- **TASK TO COMPLETE**:
Starting at the top of the entries below, print each line exactly until the line with "cyan star: moved 4 px left, 3 px up" has been printed too.
[[ INFORMATION GIVEN, beginning ]]
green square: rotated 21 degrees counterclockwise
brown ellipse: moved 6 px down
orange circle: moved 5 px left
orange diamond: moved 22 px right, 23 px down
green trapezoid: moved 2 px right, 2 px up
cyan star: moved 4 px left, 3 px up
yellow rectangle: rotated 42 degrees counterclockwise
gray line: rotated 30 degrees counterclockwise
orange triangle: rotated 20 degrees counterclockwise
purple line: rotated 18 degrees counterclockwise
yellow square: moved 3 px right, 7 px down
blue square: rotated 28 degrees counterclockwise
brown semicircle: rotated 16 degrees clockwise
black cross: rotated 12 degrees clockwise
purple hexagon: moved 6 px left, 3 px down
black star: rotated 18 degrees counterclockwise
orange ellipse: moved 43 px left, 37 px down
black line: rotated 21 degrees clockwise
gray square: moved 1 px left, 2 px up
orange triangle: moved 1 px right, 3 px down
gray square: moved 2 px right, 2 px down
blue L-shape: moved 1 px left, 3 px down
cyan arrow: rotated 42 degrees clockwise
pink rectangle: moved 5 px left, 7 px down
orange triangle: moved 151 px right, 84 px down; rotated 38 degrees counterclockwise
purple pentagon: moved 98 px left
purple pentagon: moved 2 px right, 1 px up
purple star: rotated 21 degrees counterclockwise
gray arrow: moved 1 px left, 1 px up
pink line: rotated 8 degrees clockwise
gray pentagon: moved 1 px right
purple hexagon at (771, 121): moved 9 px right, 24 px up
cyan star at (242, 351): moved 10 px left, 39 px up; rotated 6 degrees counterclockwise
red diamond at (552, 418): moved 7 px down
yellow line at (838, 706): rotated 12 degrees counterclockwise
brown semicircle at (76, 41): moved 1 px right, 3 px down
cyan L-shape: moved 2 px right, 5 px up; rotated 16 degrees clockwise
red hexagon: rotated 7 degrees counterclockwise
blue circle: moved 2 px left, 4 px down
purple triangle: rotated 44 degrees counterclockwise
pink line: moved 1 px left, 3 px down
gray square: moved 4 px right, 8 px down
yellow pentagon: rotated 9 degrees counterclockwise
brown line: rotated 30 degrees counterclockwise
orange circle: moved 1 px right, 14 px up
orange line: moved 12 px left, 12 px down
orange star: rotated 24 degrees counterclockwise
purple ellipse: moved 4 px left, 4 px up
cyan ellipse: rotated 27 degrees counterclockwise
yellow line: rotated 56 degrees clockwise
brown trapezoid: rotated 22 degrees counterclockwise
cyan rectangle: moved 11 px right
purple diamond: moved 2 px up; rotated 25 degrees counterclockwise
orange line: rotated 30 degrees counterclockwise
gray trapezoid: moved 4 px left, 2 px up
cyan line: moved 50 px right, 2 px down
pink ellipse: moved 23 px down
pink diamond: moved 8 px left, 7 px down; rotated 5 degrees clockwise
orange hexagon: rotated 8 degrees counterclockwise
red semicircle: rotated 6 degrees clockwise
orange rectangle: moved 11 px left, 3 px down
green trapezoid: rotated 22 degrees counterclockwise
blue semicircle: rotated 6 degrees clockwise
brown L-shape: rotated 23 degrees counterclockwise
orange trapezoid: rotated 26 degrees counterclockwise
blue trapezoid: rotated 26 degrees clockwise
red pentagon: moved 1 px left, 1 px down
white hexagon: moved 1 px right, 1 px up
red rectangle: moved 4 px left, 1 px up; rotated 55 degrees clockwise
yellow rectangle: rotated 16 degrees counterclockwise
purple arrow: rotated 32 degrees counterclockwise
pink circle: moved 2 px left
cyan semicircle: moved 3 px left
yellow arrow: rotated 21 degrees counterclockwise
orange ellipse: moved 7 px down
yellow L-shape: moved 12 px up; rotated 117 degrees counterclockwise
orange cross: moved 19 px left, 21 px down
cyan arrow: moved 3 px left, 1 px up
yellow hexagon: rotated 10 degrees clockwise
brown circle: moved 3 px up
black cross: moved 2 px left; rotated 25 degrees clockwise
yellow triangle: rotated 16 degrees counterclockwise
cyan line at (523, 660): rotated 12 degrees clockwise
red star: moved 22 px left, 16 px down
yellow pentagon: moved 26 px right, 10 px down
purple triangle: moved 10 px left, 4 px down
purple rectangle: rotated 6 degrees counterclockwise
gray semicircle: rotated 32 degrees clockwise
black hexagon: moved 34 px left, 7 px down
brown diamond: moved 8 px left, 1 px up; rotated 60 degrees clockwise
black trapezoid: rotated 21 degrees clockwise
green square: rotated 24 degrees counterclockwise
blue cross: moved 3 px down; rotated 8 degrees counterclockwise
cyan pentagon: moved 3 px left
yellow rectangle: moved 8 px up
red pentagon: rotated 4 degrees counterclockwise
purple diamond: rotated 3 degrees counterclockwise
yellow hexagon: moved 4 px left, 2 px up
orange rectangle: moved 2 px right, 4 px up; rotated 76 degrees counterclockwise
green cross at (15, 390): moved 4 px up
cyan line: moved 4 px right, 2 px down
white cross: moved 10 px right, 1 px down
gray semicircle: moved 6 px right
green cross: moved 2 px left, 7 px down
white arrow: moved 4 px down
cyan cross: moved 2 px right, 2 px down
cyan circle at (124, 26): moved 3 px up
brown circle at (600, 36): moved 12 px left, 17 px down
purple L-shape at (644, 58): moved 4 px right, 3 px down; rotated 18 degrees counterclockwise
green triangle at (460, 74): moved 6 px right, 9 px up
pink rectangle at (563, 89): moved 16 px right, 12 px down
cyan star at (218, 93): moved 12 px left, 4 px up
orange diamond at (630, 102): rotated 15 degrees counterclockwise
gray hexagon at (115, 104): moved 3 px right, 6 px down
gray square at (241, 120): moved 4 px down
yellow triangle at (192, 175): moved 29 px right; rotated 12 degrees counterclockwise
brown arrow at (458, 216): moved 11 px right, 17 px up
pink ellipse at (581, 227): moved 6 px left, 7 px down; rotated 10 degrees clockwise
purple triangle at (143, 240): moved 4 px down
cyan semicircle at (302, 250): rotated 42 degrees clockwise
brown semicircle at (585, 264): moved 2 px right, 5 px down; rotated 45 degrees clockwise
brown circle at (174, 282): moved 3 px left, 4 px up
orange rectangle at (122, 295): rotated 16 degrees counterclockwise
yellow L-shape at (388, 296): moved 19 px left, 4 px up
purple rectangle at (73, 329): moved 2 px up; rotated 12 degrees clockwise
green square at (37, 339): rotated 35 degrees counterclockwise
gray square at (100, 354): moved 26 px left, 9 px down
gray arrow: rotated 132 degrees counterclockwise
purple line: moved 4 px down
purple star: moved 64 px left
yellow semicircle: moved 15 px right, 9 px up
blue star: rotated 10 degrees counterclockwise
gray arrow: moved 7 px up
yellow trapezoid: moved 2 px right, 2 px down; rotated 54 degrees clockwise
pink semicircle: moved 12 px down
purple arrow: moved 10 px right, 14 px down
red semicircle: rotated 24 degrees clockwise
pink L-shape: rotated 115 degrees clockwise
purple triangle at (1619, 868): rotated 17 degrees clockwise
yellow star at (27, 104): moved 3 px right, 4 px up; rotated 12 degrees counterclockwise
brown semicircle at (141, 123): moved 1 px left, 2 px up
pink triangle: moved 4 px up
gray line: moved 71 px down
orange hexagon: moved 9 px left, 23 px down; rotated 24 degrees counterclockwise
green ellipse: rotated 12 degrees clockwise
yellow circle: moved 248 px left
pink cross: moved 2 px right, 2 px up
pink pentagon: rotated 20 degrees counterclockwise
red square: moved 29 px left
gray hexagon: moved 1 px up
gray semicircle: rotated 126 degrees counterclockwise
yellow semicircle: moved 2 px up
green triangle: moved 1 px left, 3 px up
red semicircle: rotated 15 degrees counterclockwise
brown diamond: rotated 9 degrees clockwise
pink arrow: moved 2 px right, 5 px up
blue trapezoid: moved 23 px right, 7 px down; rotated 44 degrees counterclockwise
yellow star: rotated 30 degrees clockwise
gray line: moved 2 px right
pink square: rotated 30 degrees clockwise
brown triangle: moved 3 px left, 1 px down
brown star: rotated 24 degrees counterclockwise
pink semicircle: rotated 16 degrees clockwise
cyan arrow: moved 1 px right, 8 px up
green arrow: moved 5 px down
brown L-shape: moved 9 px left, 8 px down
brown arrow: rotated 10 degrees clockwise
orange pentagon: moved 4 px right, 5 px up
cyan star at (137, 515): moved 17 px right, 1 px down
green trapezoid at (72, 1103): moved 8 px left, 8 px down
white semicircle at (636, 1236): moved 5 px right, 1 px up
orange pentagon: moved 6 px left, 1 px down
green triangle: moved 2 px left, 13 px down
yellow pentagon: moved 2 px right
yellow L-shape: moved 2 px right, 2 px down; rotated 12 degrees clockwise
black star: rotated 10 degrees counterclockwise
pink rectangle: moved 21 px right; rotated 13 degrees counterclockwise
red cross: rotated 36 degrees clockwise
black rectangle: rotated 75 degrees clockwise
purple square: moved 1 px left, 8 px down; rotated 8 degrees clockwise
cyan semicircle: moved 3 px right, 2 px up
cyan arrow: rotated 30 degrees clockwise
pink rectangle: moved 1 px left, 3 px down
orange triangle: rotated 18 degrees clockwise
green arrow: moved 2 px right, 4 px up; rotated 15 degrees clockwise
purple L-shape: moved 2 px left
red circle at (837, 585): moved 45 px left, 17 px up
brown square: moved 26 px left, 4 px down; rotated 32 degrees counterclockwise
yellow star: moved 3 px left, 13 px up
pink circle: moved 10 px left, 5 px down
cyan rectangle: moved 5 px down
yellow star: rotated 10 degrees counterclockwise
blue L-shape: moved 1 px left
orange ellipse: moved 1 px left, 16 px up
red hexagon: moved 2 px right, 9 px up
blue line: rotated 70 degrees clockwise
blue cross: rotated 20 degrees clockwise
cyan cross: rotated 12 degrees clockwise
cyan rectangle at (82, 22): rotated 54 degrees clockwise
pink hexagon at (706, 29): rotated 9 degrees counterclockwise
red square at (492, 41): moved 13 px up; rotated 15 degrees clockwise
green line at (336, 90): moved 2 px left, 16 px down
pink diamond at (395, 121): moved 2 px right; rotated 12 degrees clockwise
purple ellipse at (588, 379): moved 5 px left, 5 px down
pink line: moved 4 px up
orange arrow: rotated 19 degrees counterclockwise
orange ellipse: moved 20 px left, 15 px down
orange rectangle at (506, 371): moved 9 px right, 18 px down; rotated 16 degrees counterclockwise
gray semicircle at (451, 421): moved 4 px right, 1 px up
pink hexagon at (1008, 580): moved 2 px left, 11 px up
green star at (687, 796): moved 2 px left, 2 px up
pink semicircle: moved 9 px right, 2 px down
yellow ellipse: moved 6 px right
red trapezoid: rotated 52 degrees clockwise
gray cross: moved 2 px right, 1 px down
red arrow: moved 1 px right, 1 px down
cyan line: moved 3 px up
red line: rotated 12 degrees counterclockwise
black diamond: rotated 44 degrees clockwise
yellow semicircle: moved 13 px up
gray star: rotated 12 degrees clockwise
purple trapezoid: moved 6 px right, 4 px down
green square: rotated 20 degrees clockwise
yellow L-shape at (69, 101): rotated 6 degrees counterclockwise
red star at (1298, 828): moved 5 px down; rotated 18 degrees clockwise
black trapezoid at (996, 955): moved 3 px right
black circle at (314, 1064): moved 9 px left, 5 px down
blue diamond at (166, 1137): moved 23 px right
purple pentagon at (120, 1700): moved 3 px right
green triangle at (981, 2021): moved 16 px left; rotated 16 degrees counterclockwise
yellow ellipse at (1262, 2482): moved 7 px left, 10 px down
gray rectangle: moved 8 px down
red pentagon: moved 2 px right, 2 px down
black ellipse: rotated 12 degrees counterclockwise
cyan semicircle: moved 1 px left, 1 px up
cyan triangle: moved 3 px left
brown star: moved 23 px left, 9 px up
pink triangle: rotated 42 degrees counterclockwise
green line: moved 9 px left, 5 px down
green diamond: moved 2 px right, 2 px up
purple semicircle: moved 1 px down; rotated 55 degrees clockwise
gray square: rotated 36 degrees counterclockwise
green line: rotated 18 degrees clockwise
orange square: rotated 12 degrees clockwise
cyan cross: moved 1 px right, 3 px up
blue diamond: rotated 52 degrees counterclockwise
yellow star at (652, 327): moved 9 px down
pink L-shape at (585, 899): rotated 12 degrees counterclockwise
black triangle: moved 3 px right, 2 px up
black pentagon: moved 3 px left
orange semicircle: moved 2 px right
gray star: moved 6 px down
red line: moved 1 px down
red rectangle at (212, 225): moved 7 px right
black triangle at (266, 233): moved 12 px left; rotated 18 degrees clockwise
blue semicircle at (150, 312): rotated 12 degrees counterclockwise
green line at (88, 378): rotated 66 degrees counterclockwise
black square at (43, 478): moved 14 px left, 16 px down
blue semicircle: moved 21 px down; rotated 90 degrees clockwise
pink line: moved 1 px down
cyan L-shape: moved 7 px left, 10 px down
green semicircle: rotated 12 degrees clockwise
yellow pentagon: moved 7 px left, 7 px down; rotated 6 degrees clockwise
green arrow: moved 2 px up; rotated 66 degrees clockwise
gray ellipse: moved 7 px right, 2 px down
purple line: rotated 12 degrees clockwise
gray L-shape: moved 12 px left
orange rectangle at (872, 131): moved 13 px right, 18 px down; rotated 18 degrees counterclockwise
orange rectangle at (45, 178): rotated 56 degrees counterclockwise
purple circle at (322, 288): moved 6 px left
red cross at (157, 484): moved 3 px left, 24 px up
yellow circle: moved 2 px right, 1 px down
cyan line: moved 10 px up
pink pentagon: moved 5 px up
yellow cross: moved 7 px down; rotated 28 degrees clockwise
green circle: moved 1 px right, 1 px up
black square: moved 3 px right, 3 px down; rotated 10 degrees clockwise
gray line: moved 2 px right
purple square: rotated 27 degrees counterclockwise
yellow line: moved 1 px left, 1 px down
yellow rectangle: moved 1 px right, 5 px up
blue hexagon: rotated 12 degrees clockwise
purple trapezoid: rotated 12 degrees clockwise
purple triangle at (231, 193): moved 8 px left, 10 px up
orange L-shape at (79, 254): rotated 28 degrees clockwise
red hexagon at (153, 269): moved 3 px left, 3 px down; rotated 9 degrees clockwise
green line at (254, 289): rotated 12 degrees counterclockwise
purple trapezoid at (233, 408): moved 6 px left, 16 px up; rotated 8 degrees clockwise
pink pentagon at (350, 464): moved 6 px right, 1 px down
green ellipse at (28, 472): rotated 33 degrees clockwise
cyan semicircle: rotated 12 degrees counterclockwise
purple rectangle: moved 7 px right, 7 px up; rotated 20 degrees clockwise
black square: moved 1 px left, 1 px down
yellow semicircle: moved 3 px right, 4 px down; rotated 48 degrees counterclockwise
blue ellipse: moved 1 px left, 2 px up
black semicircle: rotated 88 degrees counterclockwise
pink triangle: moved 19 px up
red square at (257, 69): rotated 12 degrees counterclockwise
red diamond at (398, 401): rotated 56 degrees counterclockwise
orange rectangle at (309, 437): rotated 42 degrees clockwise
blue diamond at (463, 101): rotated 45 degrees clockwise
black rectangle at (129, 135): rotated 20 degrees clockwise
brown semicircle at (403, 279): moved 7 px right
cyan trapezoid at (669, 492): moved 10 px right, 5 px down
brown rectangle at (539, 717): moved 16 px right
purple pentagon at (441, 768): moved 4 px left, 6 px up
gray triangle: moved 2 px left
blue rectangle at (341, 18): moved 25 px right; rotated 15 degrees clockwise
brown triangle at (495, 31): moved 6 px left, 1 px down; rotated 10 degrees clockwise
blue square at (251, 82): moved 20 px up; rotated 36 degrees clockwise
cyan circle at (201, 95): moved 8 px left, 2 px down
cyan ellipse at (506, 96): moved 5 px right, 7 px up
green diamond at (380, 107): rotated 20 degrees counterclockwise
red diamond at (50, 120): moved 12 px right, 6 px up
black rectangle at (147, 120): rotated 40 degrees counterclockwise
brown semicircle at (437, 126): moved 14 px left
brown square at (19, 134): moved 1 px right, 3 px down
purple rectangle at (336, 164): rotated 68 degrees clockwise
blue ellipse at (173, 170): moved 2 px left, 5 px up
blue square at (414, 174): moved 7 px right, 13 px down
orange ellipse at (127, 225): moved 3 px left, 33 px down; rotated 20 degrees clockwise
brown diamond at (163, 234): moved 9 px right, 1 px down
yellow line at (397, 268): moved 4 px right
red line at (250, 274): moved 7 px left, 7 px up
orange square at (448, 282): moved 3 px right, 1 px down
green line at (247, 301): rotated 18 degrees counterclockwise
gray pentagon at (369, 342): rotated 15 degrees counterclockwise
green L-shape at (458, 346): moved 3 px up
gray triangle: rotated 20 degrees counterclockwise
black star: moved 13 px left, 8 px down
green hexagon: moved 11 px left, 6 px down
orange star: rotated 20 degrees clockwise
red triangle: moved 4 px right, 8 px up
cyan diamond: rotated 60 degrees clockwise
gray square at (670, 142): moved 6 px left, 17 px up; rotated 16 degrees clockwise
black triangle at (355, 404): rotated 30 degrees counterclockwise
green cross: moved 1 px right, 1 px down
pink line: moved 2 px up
[[ INFORMATION GIVEN, end ]]
- **RESULT OF THE EXERCISE**:
green square: rotated 21 degrees counterclockwise
brown ellipse: moved 6 px down
orange circle: moved 5 px left
orange diamond: moved 22 px right, 23 px down
green trapezoid: moved 2 px right, 2 px up
cyan star: moved 4 px left, 3 px up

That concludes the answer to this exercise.